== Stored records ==
● ● ●

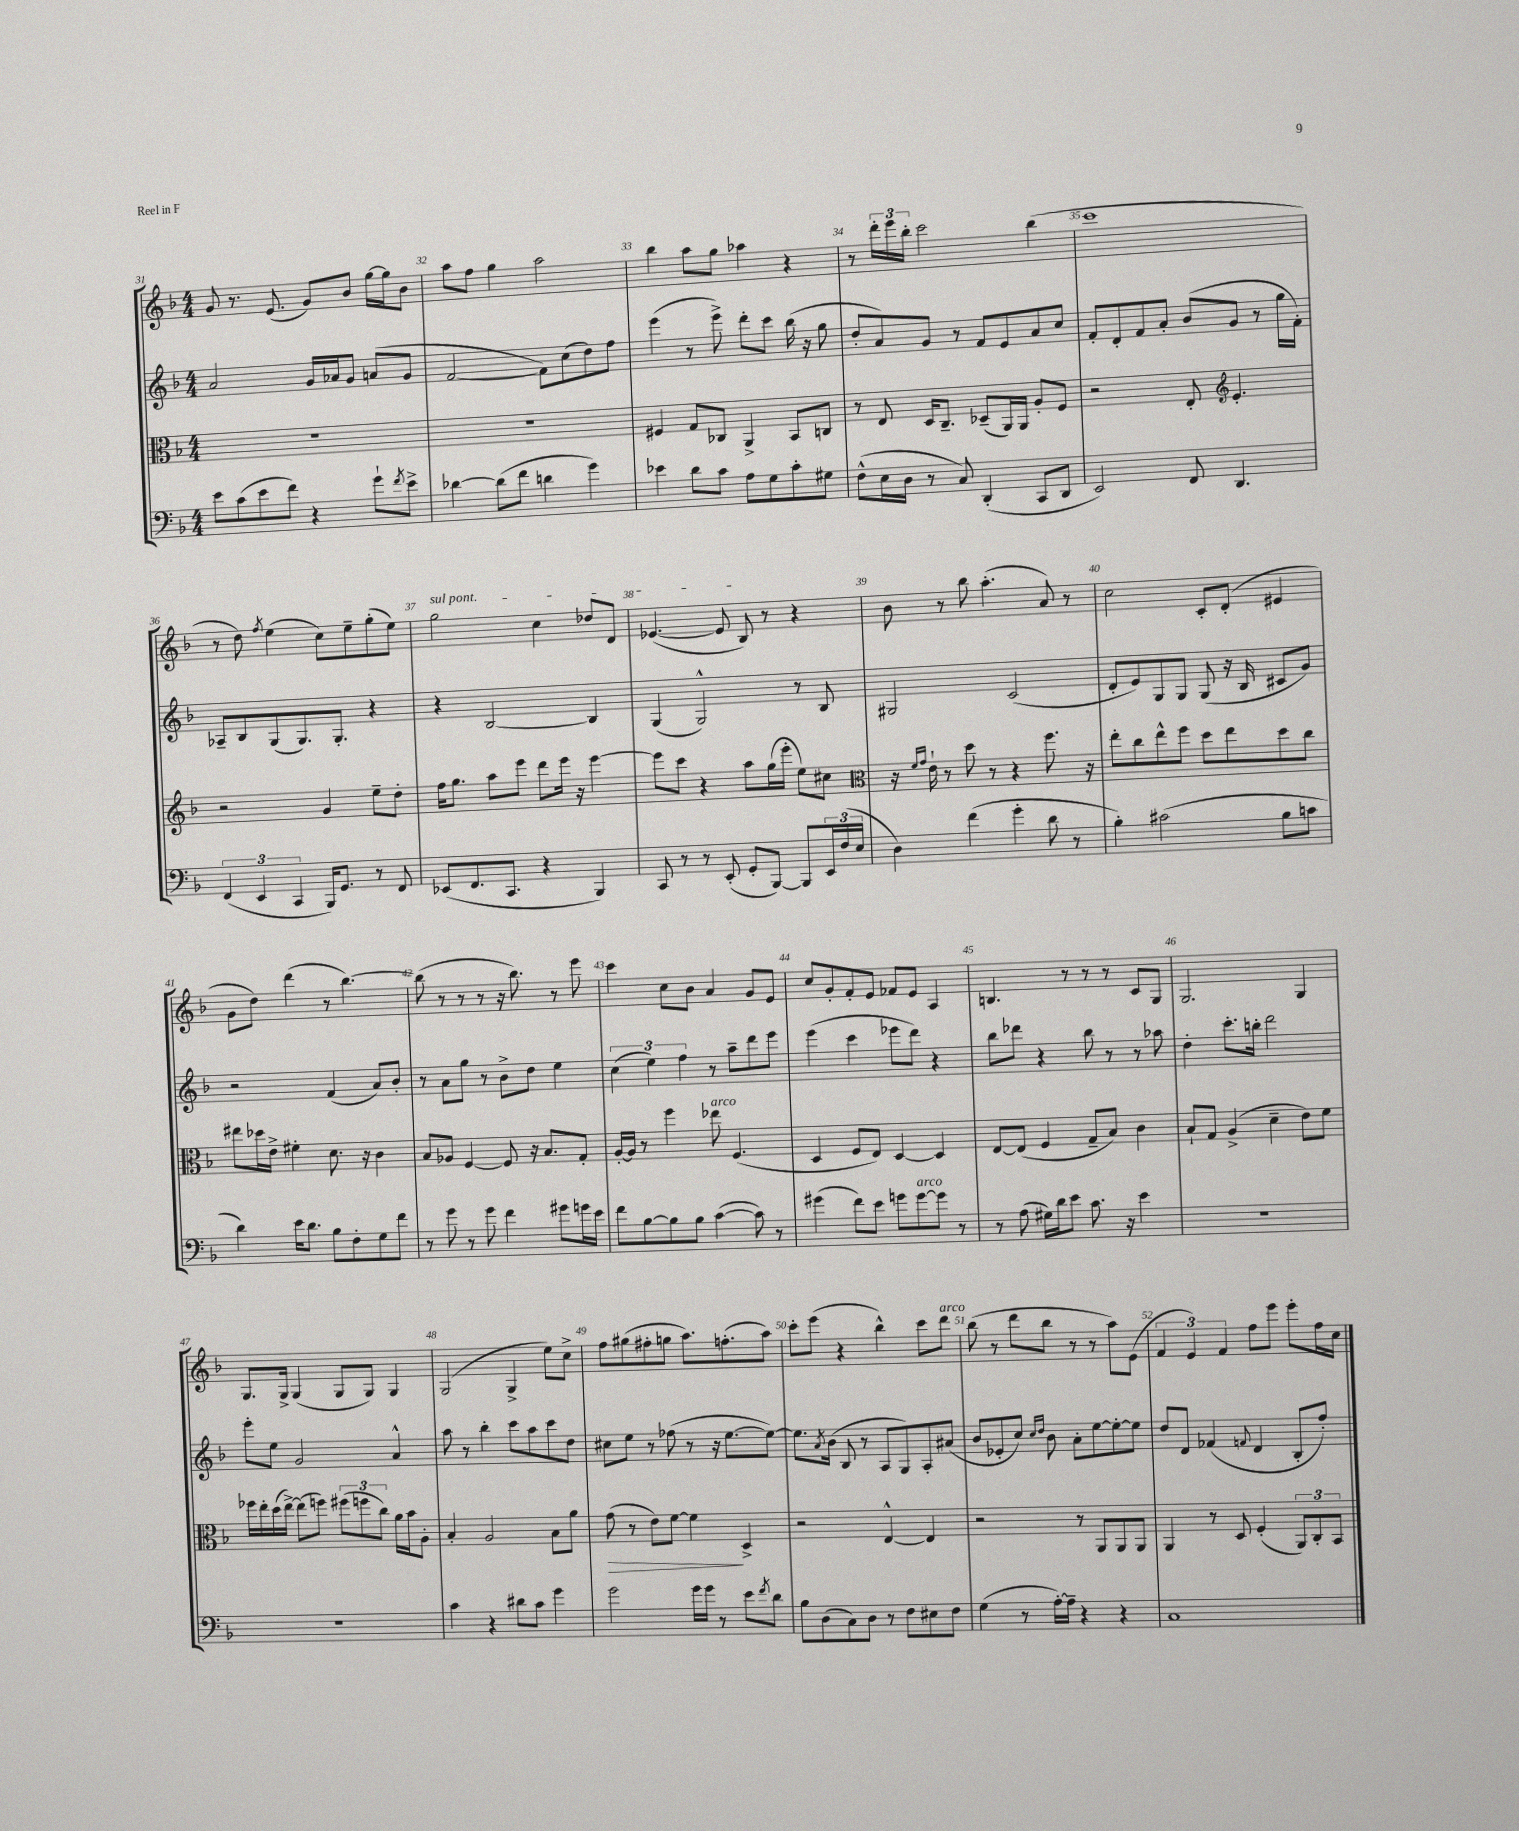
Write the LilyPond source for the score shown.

<<
\new StaffGroup <<
\new Staff = "s0" {
    \clef treble \key f \major \numericTimeSignature \time 4/4
    g'8 r8. e'8.( g'8) bes'8 g''16~ g''16 bes'8 |
    a''8 f''8 g''4 a''2 |
    bes''4 a''8 g''8 aes''4 r4 |
    r8 \tuplet 3/2 { d'''16-. e'''16 bes''16-. } c'''2 bes''4( |
    c'''1 |
    r8 d''8) \acciaccatura { f''8 } e''4( c''8) e''8-- g''8-.( e''8) |
    \once \override TextSpanner.bound-details.left.text = \markup { \italic "sul pont." } g''2\startTextSpan c''4 des''8 d'8 |
    ees'4.~( ees'8 bes8\stopTextSpan) r8 r4 |
    bes'8 r8 bes''8 a''4.-.( a'8) r8 |
    c''2 c'8-. d'8-.( eis'4 |
    g'8 d''8) d'''4( r8 bes''4.~) |
    bes''8( r8 r8 r8 r16 bes''8.) r8 e'''8 |
    c'''4 c''8 bes'8 a'4 g'8 e'8 |
    c''8 g'8-. f'8-. e'8 fes'8 e'8 a4 |
    b4. r8 r8 r8 c'8 g8 |
    g2. g4 |
    g8. g16-> g4( g8 g8) g4 |
    g2( g4-> e''8) c''8-> |
    f''8 gis''8( fis''8-. g''8 a''8.) f''8.-.( a''8) |
    c'''8-. e'''8( r4 bes''4-^) c'''8 d'''8^\markup { \italic "arco" } |
    bes''8( r8 d'''8 bes''8 r8 r8 a''8) e'8( |
    \tuplet 3/2 { f'4 e'4) f'4 } f''8 e'''8 e'''8-. f''16 c''16 \bar "|." |
}
\new Staff = "s1" {
    \clef treble \key f \major \numericTimeSignature \time 4/4
    a'2 g'16 aes'16 g'8 a'8( g'8 |
    f'2~ f'8) c''8( d''8) f''8 |
    e'''4( r8 e'''8->) d'''8-. c'''8 bes''16( r16 g''8 |
    d''8-. a'8) g'8 r8 f'8 e'8 a'8 c''8 |
    f'8-. d'8-. f'8 a'8-. bes'8( g'8 r8 g''16 f'16-.) |
    aes8-- bes8 g8( g8.) g8.-. r4 |
    r4 bes2~ bes4 |
    g4( g2-^) r8 bes8 |
    gis2 c'2( |
    d'8-. e'8) g8 g8 g8( r16 bes16 cis'8 g'8) |
    r2 f'4( a'8) bes'8-. |
    r8 a'8 g''8 r8 bes'8-> d''8 e''4 |
    \tuplet 3/2 { c''4( e''4) f''4 } r8 a''8-- d'''8 e'''8 |
    e'''4( c'''4 ees'''8 d'''8) r4 |
    bes''8 des'''8 r4 bes''8 r8 r8 aes''8 |
    d''4-. c'''8.-. b''16-. d'''2 |
    e'''8-. e''8 g'2 a'4-^ |
    a''8 r8 bes''4-. c'''8 a''8 c'''8 d''8 |
    cis''8 e''8 r8 fes''8( r8 r16 e''8.~ e''8~) |
    e''8. \acciaccatura { a'8 } bes'16( bes8 r8 a8 g8) a8-. ais'8( |
    bes'8 ees'8-. c''8) \grace { c''16 d''16 } bes'8 a'8-. e''8~ e''8~-. e''8 |
    d''8 d'8 fes'4( \appoggiatura { f'8 } d'4 bes8-. f''8-.) \bar "|." |
}
\new Staff = "s2" {
    \clef alto \key f \major \numericTimeSignature \time 4/4
    R1 |
    R1 |
    fis4 g8 ces8 a,4-> bes,8 c8 |
    r8 e8 d16 c8.-- des8--( a,16) a,16 a8-. f8 |
    r2 e8-. \clef treble e'4.-. |
    r2 g'4 e''8-- d''8-. |
    f''16 g''8. a''8 e'''8 d'''8 e'''16 r16 e'''4~ |
    e'''8 c'''8 r4 a''8 g''16( e'''16-. e''8) cis''8 |
    \clef alto r16 \grace { f'16 g'16 } e'16-! r8 d''8 r8 r4 f''8. r16 |
    e''8-. c''8 e''8-^ f''8 d''8 e''8 d''8 c''8 |
    eis''8 des''16 e'16-> fis'4-. d'8. r16 c'4 |
    bes8 aes8 f4~ f8 r16 bes8. g8-. |
    a16~-. a16 r8 f''4 ees''8^\markup { \italic "arco" } f4.( |
    d4 f8 e8) d4~ d4 |
    e8~ e8( f4 g8-- bes8) c'4 |
    bes8-! g8 a4->( d'4-- e'8) f'8 |
    fes''16 e''16-. d''16( e''16~->) e''8( f''8) \tuplet 3/2 { fis''8( f''8 c''8) } a'16 bes'16 a8-. |
    bes4-. a2 bes8 a'8 |
    g'8\>( r8 e'8) f'8~ f'4\! d4-> |
    r2 e4~-^ e4 |
    r2 r8 a,8 a,8 a,8 |
    a,4 r8 d8 f4-.( \tuplet 3/2 { a,8) c8-. bes,8 } \bar "|." |
}
\new Staff = "s3" {
    \clef bass \key f \major \numericTimeSignature \time 4/4
    e'8 c'8( e'8 f'8) r4 g'8-! \acciaccatura { f'8 } e'8-> |
    des'4~ des'8( f'8 d'4 g'4) |
    ees'4 d'8 c'8 a8 g8 c'8-. gis8 |
    f8-^( e16 d16 r8 c8) d,4-.( c,8 d,8 |
    e,2) f,8 d,4. |
    \tuplet 3/2 { f,4( e,4 c,4 } bes,,16) g,8. r8 f,8 |
    ees,8( f,8. c,8. r4 bes,,4) |
    c,8 r8 r8 e,8-.( g,8-. bes,,8~) bes,,8 \tuplet 3/2 { e,16 f16( e16 } |
    d4) f'4( g'4-. d'8 r8 |
    bes4-.) cis'2( bes8 c'8 |
    d'4) e'16 d'8. bes8 f8-. g8 f'8 |
    r8 g'8 r8 g'8 f'4 gis'8 g'16 e'16 |
    f'8 bes8~ bes8 bes8 c'4~( c'8) r8 |
    gis'4( f'8) e'8 g'8 g'8~^\markup { \italic "arco" } g'8 r8 |
    r8 a8( gis16) d'16 e'8 c'8. r16 e'4 |
    R1 |
    R1 |
    c'4 r4 dis'8 c'8 g'4 |
    g'2 g'16 g'16 r8 e'8 \acciaccatura { f'8 } d'8 |
    bes8 d8( c8) d8 r8 f8 eis8 f8 |
    g4( r8 a16~-.) a16-- r4 r4 |
    c1 \bar "|." |
}
>>
>>
\layout { \context { \Score currentBarNumber = #31 \override BarNumber.break-visibility = ##(#f #t #t) barNumberVisibility = #all-bar-numbers-visible } }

● ● ●

== To be done ==
State how many lines in the rows above contain the string "markup". Give only the number.

== Reply to the task ==
4